TASK PROMPT
A single number is the whole answer: the count of lines in these entries that hold "SERVO".

DATASET EXCERPTS
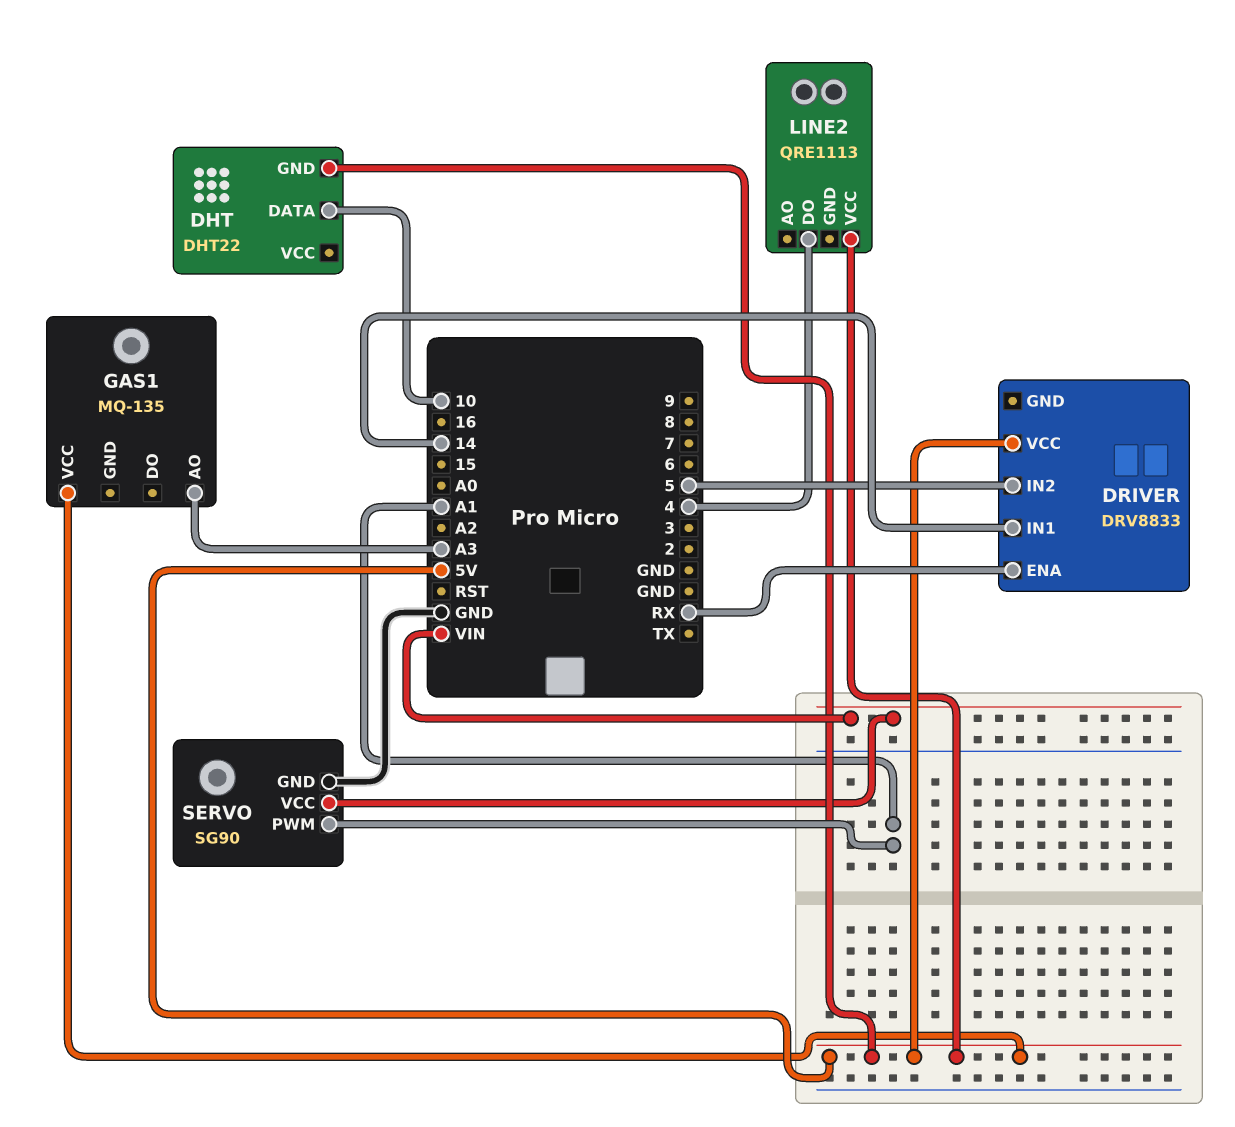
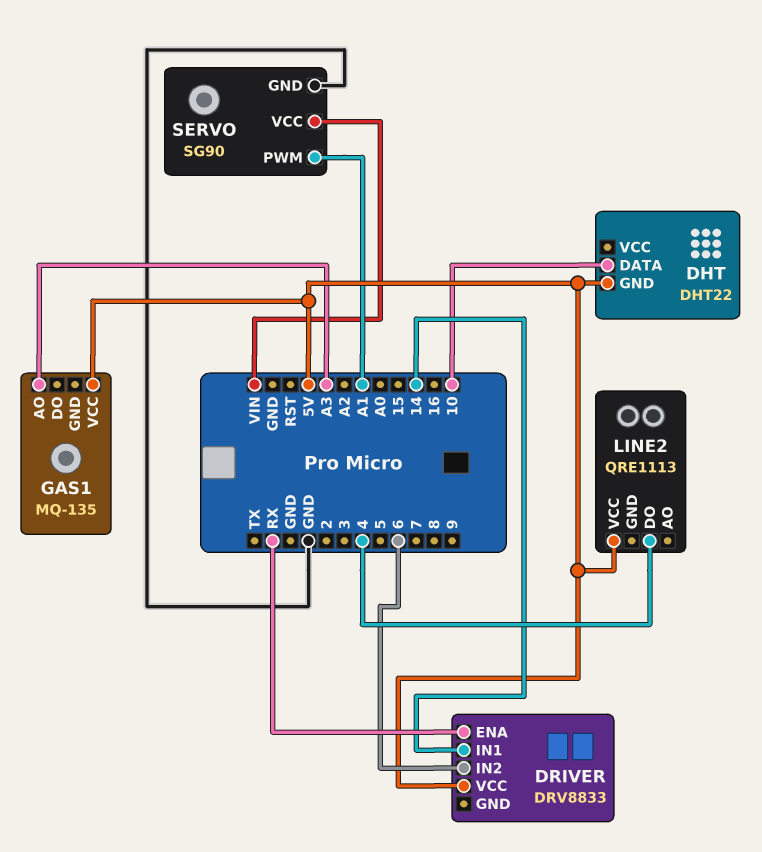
DRIVER pin IN2: 5 -> 6

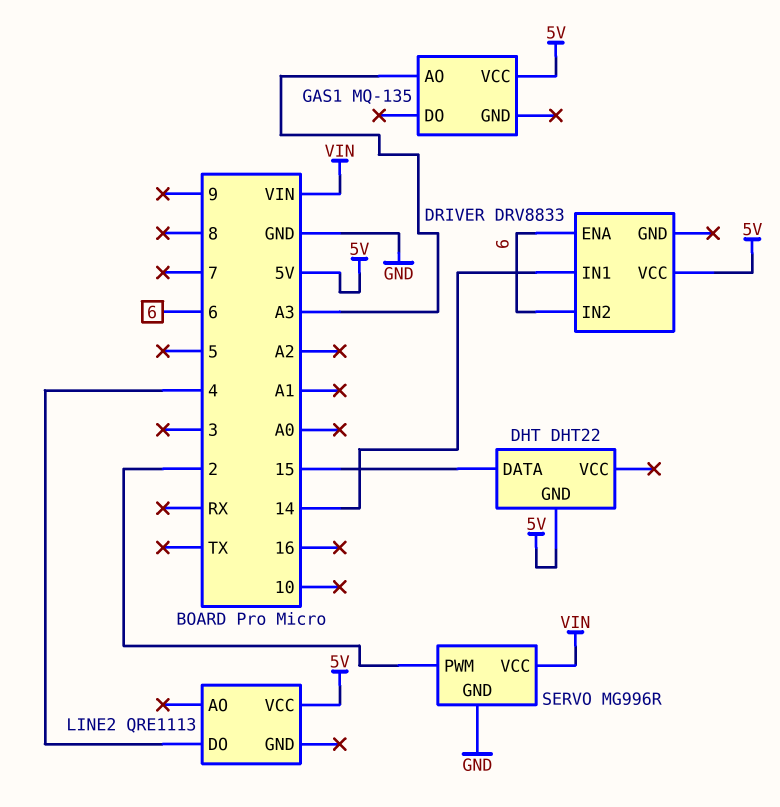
DHT pin DATA: 10 -> 15
DRIVER pin ENA: RX -> 6
SERVO: SG90 -> MG996R
SERVO pin PWM: A1 -> 2

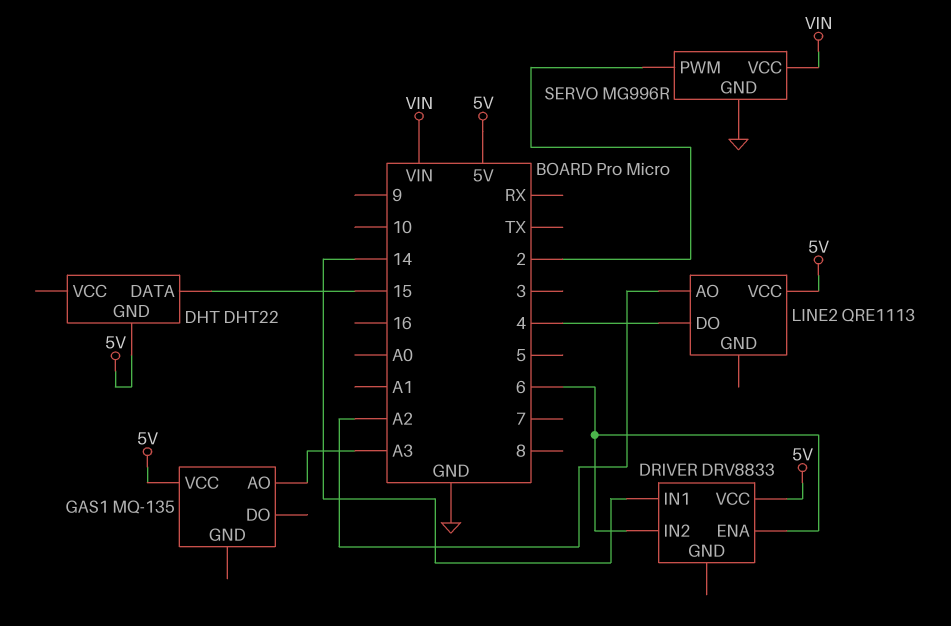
LINE2 pin AO: none -> A2

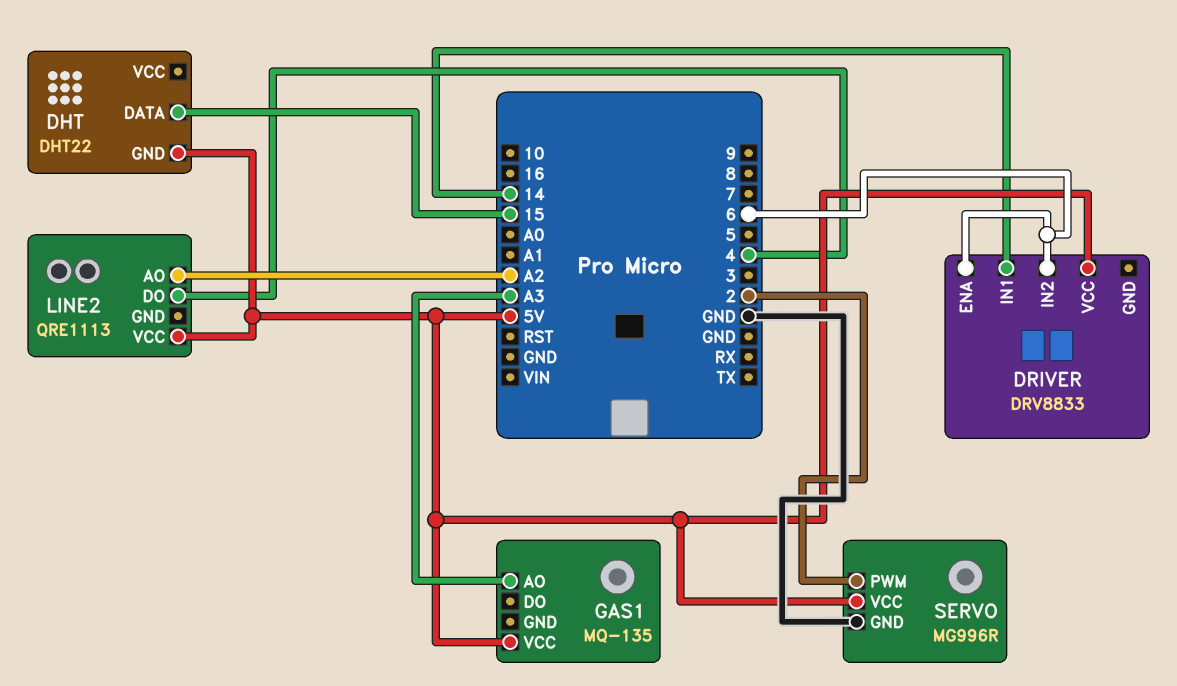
SERVO pin VCC: VIN -> 5V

OUTPUT BELOW
3